### Task brief
Filter the entries below, keeping only lines with the word "green".

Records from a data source
· · · · ·
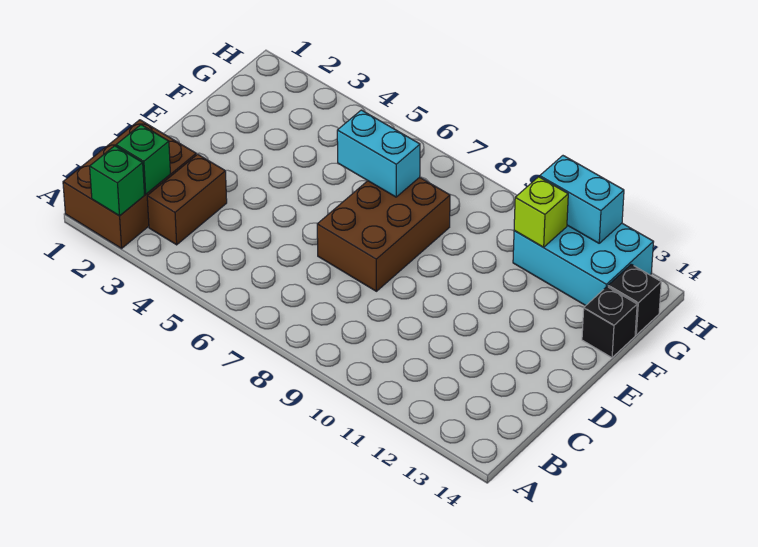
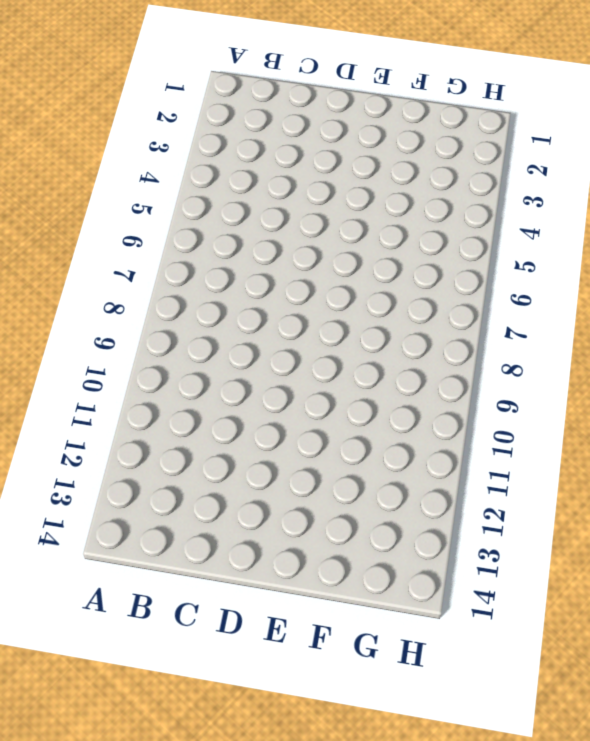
none -> brown brick A1:C2 level 1
none -> brown brick B3:C3 level 1

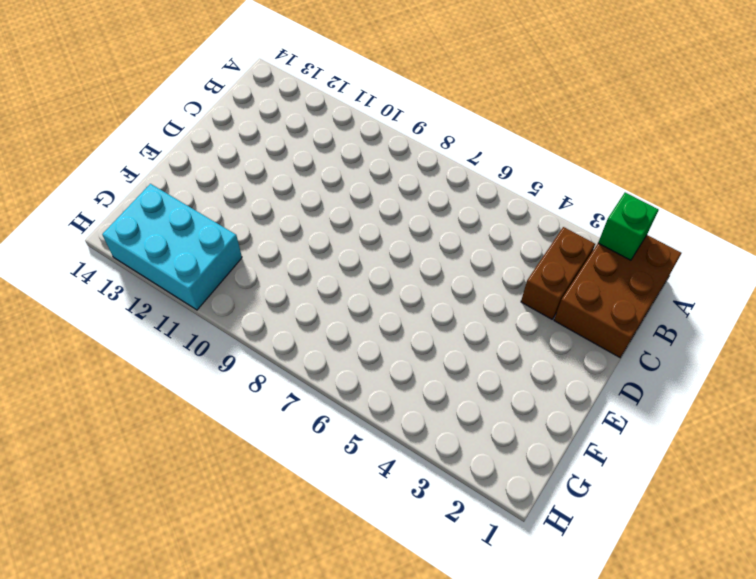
none -> brown brick D7:F8 level 1
none -> black brick F14 level 1

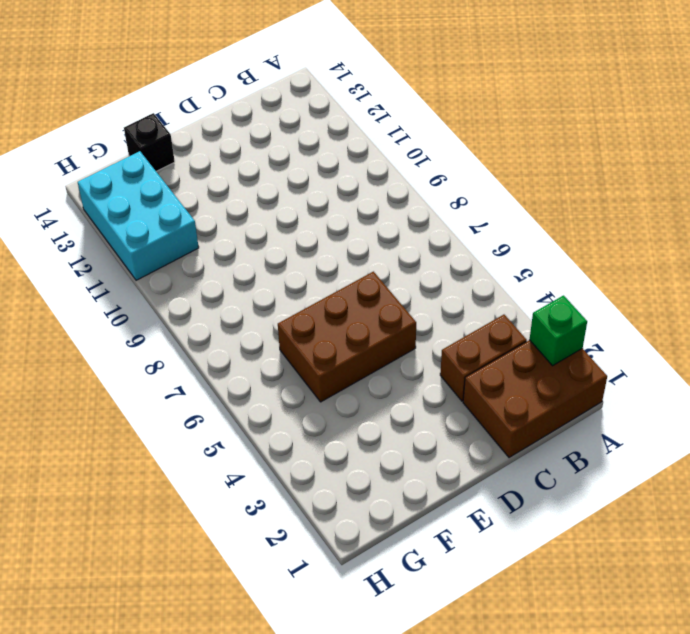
brown brick D5:F6 level 1 -> brown brick D7:F8 level 1
none -> black brick G14 level 1
none -> green brick B2 level 2

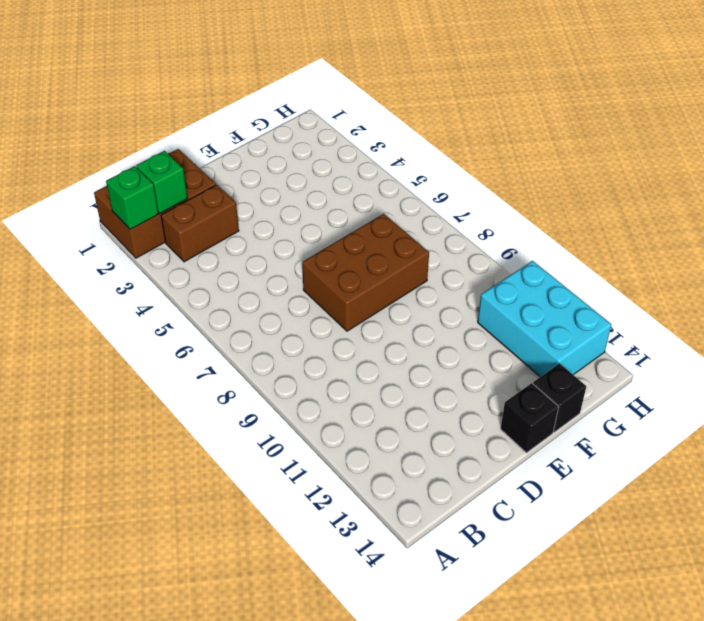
black brick E14 level 1 -> black brick G14 level 1
none -> cyan brick F6:F7 level 2
none -> lime brick G11 level 2

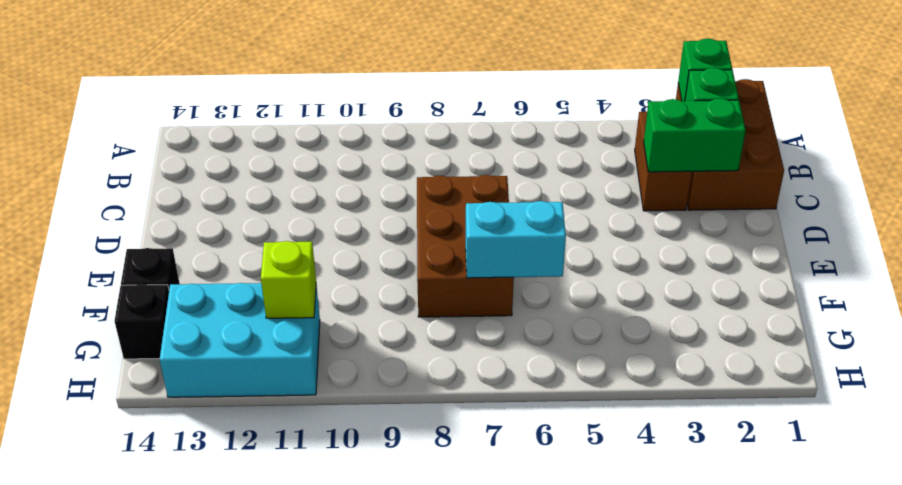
green brick C2:C3 level 2 -> none
none -> cyan brick H11:H12 level 2

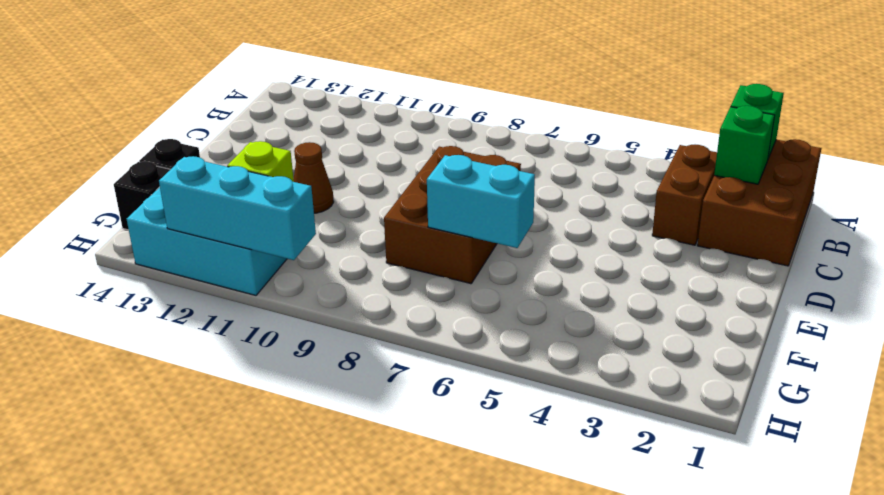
brown cone E11 level 1 -> none
cyan brick H10:H12 level 2 -> cyan brick H11:H12 level 2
· · · · ·
### Reply
none -> green brick B2 level 2
green brick C2:C3 level 2 -> none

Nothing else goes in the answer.